Task —
Take the lines from the beginning of the data below through the line holding "IC10: AND 74LS08" and return exactly those.

Start of Information provided

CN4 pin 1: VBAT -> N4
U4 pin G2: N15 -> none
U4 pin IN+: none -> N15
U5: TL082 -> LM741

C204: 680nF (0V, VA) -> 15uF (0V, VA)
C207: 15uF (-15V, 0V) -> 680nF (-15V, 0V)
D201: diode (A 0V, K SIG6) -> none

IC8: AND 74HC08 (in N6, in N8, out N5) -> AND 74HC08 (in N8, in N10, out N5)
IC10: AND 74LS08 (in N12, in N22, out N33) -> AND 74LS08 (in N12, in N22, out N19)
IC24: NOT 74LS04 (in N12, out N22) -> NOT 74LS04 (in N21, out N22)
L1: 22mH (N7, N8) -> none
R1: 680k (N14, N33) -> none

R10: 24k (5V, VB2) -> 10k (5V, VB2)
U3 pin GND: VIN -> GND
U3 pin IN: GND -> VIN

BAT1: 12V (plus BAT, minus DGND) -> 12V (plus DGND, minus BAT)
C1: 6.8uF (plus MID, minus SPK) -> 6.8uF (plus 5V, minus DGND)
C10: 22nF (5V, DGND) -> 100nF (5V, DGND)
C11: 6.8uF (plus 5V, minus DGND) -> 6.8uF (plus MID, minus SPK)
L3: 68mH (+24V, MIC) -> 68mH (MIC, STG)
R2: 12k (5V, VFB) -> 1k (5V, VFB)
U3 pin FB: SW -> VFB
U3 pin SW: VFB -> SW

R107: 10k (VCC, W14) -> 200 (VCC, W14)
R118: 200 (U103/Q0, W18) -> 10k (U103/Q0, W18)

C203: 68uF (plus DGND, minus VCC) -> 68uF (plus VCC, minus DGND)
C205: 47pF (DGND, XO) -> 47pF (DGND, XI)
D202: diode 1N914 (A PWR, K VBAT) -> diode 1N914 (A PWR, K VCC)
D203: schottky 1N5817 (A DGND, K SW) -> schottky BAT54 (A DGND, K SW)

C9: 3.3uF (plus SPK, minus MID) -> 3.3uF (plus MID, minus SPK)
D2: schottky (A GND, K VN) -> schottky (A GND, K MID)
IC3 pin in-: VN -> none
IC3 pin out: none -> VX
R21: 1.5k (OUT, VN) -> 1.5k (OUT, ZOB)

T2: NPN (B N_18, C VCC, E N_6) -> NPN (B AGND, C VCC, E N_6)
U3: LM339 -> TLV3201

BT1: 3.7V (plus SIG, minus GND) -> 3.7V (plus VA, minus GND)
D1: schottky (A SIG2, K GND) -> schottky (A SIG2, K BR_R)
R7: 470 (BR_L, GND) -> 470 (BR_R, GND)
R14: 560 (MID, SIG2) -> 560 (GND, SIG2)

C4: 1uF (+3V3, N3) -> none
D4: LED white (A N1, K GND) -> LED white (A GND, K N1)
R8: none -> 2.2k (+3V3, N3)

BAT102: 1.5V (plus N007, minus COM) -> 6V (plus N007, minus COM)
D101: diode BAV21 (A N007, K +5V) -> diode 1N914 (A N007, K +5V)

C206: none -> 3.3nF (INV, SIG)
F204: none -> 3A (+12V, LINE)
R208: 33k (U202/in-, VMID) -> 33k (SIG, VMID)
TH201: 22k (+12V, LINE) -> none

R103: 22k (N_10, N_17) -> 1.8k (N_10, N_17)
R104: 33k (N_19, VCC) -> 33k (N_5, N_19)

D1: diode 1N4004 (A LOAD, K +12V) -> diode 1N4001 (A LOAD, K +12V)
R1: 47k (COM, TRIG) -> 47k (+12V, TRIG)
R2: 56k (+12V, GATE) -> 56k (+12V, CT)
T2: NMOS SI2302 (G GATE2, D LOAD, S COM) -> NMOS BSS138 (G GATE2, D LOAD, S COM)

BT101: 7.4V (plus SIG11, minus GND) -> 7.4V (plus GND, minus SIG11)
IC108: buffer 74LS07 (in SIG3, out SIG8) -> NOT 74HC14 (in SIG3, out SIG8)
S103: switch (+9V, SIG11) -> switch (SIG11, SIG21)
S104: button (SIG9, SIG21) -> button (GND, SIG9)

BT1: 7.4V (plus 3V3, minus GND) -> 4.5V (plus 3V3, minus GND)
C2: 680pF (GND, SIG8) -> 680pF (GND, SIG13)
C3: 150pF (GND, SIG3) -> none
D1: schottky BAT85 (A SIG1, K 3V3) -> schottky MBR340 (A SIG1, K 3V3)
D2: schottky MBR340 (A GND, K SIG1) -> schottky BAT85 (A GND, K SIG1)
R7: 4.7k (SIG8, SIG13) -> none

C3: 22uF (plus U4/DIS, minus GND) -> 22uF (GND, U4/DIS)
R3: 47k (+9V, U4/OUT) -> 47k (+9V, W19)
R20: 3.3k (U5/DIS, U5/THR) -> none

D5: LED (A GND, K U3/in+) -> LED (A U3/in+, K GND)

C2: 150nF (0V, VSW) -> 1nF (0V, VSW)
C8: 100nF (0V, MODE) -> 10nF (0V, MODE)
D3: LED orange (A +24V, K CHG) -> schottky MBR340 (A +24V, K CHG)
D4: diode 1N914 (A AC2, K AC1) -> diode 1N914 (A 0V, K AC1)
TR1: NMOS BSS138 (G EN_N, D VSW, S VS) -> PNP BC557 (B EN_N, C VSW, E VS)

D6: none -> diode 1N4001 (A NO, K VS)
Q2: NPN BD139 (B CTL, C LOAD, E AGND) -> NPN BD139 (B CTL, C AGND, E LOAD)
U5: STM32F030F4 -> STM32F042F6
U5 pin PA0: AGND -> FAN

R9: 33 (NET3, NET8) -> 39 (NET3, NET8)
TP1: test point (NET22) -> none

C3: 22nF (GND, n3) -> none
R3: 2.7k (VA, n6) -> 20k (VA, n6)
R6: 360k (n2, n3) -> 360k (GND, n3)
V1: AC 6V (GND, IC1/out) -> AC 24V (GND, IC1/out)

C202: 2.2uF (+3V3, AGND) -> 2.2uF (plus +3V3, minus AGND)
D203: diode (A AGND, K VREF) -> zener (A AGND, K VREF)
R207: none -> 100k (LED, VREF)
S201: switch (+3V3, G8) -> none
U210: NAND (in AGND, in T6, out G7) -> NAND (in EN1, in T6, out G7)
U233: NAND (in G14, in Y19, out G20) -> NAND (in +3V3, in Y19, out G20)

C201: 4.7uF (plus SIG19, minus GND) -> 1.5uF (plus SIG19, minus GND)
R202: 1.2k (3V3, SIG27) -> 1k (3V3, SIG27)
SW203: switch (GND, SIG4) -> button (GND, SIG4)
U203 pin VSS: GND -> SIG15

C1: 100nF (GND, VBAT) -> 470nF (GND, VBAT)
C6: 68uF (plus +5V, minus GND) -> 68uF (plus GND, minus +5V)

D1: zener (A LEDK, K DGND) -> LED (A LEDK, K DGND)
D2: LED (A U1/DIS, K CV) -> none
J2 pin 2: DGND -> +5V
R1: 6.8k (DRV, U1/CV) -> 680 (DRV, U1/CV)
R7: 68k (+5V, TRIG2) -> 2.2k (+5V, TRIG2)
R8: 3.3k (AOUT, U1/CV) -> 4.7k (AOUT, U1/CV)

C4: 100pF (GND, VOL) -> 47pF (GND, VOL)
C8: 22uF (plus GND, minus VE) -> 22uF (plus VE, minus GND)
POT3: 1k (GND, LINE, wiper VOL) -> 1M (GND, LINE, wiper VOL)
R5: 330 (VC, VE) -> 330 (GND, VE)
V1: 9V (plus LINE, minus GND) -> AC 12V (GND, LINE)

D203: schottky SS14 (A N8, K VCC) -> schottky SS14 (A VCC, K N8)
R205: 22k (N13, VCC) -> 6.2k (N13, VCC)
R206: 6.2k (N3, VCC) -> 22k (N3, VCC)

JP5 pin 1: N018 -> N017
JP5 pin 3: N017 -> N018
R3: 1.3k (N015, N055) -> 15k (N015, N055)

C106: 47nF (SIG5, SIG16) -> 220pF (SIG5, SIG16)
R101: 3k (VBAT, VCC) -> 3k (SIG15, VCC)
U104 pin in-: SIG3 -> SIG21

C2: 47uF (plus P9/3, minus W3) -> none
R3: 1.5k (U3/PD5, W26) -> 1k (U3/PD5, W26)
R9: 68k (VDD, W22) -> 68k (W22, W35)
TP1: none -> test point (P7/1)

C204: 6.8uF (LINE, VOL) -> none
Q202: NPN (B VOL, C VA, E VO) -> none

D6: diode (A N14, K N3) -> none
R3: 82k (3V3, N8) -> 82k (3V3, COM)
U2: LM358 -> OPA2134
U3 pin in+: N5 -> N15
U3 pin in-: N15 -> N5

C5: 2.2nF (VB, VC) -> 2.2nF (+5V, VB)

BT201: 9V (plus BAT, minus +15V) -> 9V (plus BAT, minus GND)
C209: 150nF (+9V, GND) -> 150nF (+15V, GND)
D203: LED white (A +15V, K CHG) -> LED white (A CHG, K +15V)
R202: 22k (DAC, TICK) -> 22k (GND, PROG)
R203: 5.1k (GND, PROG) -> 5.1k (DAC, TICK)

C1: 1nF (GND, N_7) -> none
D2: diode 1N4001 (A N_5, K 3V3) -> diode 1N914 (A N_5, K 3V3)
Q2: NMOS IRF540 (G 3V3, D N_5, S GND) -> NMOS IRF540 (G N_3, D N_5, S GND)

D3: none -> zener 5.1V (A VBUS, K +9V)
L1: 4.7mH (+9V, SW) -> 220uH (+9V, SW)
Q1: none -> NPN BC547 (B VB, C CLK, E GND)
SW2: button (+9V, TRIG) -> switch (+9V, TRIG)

End of Information provided

Response to the exercise —
CN4 pin 1: VBAT -> N4
U4 pin G2: N15 -> none
U4 pin IN+: none -> N15
U5: TL082 -> LM741

C204: 680nF (0V, VA) -> 15uF (0V, VA)
C207: 15uF (-15V, 0V) -> 680nF (-15V, 0V)
D201: diode (A 0V, K SIG6) -> none

IC8: AND 74HC08 (in N6, in N8, out N5) -> AND 74HC08 (in N8, in N10, out N5)
IC10: AND 74LS08 (in N12, in N22, out N33) -> AND 74LS08 (in N12, in N22, out N19)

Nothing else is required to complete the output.